WHAT IS NEEDED —
The full set of entries has to be output exactly.
═══ STORED DATA
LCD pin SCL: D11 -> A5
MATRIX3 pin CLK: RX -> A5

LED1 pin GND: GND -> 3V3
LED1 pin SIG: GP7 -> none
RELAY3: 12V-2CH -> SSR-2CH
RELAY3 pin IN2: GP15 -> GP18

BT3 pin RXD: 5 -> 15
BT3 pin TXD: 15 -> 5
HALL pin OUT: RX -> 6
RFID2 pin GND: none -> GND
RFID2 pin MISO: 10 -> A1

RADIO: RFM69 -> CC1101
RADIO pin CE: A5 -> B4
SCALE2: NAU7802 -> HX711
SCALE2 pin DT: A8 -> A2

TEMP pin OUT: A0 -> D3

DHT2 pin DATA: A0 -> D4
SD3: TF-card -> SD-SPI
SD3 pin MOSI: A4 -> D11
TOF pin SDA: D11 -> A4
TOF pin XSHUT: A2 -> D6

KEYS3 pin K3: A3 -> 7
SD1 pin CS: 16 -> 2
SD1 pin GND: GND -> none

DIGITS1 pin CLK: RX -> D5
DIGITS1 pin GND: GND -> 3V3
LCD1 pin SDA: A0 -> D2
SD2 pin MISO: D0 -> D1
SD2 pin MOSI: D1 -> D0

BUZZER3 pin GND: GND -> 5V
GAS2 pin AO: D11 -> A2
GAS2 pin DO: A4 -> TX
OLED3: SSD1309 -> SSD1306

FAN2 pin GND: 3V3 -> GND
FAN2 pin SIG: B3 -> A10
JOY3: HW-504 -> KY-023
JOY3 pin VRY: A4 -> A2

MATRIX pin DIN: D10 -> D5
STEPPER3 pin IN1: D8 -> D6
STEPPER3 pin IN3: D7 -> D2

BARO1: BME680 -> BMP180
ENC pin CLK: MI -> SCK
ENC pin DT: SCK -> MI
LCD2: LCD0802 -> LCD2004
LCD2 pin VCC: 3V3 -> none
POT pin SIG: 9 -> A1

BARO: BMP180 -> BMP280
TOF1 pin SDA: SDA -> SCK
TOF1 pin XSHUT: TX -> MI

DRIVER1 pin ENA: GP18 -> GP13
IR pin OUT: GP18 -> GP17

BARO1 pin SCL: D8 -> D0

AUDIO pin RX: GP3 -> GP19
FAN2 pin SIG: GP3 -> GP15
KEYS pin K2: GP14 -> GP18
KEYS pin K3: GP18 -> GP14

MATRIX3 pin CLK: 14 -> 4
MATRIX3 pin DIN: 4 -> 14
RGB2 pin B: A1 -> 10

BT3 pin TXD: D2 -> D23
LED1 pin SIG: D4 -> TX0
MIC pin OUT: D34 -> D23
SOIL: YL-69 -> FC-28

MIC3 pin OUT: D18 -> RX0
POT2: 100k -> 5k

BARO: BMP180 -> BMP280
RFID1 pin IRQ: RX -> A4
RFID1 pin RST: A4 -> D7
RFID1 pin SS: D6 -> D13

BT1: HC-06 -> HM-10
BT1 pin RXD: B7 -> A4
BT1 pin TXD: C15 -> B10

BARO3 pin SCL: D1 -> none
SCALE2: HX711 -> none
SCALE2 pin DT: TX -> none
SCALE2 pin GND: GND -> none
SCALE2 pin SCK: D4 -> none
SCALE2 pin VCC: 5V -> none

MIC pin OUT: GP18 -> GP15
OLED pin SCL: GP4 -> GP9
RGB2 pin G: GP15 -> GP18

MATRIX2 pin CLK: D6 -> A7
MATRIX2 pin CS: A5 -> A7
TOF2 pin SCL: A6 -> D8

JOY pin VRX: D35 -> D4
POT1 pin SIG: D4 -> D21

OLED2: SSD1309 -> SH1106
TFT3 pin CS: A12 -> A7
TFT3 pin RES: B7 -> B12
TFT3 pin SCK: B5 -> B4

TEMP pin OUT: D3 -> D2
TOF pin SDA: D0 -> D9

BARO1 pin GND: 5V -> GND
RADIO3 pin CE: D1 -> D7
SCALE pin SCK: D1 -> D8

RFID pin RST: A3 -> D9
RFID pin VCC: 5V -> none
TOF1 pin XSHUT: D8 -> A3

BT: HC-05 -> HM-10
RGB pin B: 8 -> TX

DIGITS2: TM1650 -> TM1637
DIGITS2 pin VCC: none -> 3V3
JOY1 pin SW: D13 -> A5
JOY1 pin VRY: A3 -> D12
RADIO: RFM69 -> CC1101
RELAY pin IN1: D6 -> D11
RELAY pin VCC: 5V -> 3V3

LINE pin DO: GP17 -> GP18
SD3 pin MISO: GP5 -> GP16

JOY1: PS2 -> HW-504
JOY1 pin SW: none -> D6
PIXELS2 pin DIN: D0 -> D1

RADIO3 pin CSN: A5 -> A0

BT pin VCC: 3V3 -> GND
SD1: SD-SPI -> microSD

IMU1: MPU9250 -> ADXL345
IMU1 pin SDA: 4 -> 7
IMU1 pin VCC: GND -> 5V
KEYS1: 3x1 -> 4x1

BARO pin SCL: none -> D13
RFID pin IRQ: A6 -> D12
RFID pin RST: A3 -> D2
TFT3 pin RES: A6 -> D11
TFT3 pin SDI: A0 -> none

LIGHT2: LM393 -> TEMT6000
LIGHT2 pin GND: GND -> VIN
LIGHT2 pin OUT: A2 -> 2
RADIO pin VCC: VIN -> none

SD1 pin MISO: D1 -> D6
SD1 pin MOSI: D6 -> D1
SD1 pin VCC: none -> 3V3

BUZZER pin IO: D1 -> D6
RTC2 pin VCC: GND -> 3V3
══════
OUTPUT BELOW —
LCD pin SCL: D11 -> A5
MATRIX3 pin CLK: RX -> A5

LED1 pin GND: GND -> 3V3
LED1 pin SIG: GP7 -> none
RELAY3: 12V-2CH -> SSR-2CH
RELAY3 pin IN2: GP15 -> GP18

BT3 pin RXD: 5 -> 15
BT3 pin TXD: 15 -> 5
HALL pin OUT: RX -> 6
RFID2 pin GND: none -> GND
RFID2 pin MISO: 10 -> A1

RADIO: RFM69 -> CC1101
RADIO pin CE: A5 -> B4
SCALE2: NAU7802 -> HX711
SCALE2 pin DT: A8 -> A2

TEMP pin OUT: A0 -> D3

DHT2 pin DATA: A0 -> D4
SD3: TF-card -> SD-SPI
SD3 pin MOSI: A4 -> D11
TOF pin SDA: D11 -> A4
TOF pin XSHUT: A2 -> D6

KEYS3 pin K3: A3 -> 7
SD1 pin CS: 16 -> 2
SD1 pin GND: GND -> none

DIGITS1 pin CLK: RX -> D5
DIGITS1 pin GND: GND -> 3V3
LCD1 pin SDA: A0 -> D2
SD2 pin MISO: D0 -> D1
SD2 pin MOSI: D1 -> D0

BUZZER3 pin GND: GND -> 5V
GAS2 pin AO: D11 -> A2
GAS2 pin DO: A4 -> TX
OLED3: SSD1309 -> SSD1306

FAN2 pin GND: 3V3 -> GND
FAN2 pin SIG: B3 -> A10
JOY3: HW-504 -> KY-023
JOY3 pin VRY: A4 -> A2

MATRIX pin DIN: D10 -> D5
STEPPER3 pin IN1: D8 -> D6
STEPPER3 pin IN3: D7 -> D2

BARO1: BME680 -> BMP180
ENC pin CLK: MI -> SCK
ENC pin DT: SCK -> MI
LCD2: LCD0802 -> LCD2004
LCD2 pin VCC: 3V3 -> none
POT pin SIG: 9 -> A1

BARO: BMP180 -> BMP280
TOF1 pin SDA: SDA -> SCK
TOF1 pin XSHUT: TX -> MI

DRIVER1 pin ENA: GP18 -> GP13
IR pin OUT: GP18 -> GP17

BARO1 pin SCL: D8 -> D0

AUDIO pin RX: GP3 -> GP19
FAN2 pin SIG: GP3 -> GP15
KEYS pin K2: GP14 -> GP18
KEYS pin K3: GP18 -> GP14

MATRIX3 pin CLK: 14 -> 4
MATRIX3 pin DIN: 4 -> 14
RGB2 pin B: A1 -> 10

BT3 pin TXD: D2 -> D23
LED1 pin SIG: D4 -> TX0
MIC pin OUT: D34 -> D23
SOIL: YL-69 -> FC-28

MIC3 pin OUT: D18 -> RX0
POT2: 100k -> 5k

BARO: BMP180 -> BMP280
RFID1 pin IRQ: RX -> A4
RFID1 pin RST: A4 -> D7
RFID1 pin SS: D6 -> D13

BT1: HC-06 -> HM-10
BT1 pin RXD: B7 -> A4
BT1 pin TXD: C15 -> B10

BARO3 pin SCL: D1 -> none
SCALE2: HX711 -> none
SCALE2 pin DT: TX -> none
SCALE2 pin GND: GND -> none
SCALE2 pin SCK: D4 -> none
SCALE2 pin VCC: 5V -> none

MIC pin OUT: GP18 -> GP15
OLED pin SCL: GP4 -> GP9
RGB2 pin G: GP15 -> GP18

MATRIX2 pin CLK: D6 -> A7
MATRIX2 pin CS: A5 -> A7
TOF2 pin SCL: A6 -> D8

JOY pin VRX: D35 -> D4
POT1 pin SIG: D4 -> D21

OLED2: SSD1309 -> SH1106
TFT3 pin CS: A12 -> A7
TFT3 pin RES: B7 -> B12
TFT3 pin SCK: B5 -> B4

TEMP pin OUT: D3 -> D2
TOF pin SDA: D0 -> D9

BARO1 pin GND: 5V -> GND
RADIO3 pin CE: D1 -> D7
SCALE pin SCK: D1 -> D8

RFID pin RST: A3 -> D9
RFID pin VCC: 5V -> none
TOF1 pin XSHUT: D8 -> A3

BT: HC-05 -> HM-10
RGB pin B: 8 -> TX

DIGITS2: TM1650 -> TM1637
DIGITS2 pin VCC: none -> 3V3
JOY1 pin SW: D13 -> A5
JOY1 pin VRY: A3 -> D12
RADIO: RFM69 -> CC1101
RELAY pin IN1: D6 -> D11
RELAY pin VCC: 5V -> 3V3

LINE pin DO: GP17 -> GP18
SD3 pin MISO: GP5 -> GP16

JOY1: PS2 -> HW-504
JOY1 pin SW: none -> D6
PIXELS2 pin DIN: D0 -> D1

RADIO3 pin CSN: A5 -> A0

BT pin VCC: 3V3 -> GND
SD1: SD-SPI -> microSD

IMU1: MPU9250 -> ADXL345
IMU1 pin SDA: 4 -> 7
IMU1 pin VCC: GND -> 5V
KEYS1: 3x1 -> 4x1

BARO pin SCL: none -> D13
RFID pin IRQ: A6 -> D12
RFID pin RST: A3 -> D2
TFT3 pin RES: A6 -> D11
TFT3 pin SDI: A0 -> none

LIGHT2: LM393 -> TEMT6000
LIGHT2 pin GND: GND -> VIN
LIGHT2 pin OUT: A2 -> 2
RADIO pin VCC: VIN -> none

SD1 pin MISO: D1 -> D6
SD1 pin MOSI: D6 -> D1
SD1 pin VCC: none -> 3V3

BUZZER pin IO: D1 -> D6
RTC2 pin VCC: GND -> 3V3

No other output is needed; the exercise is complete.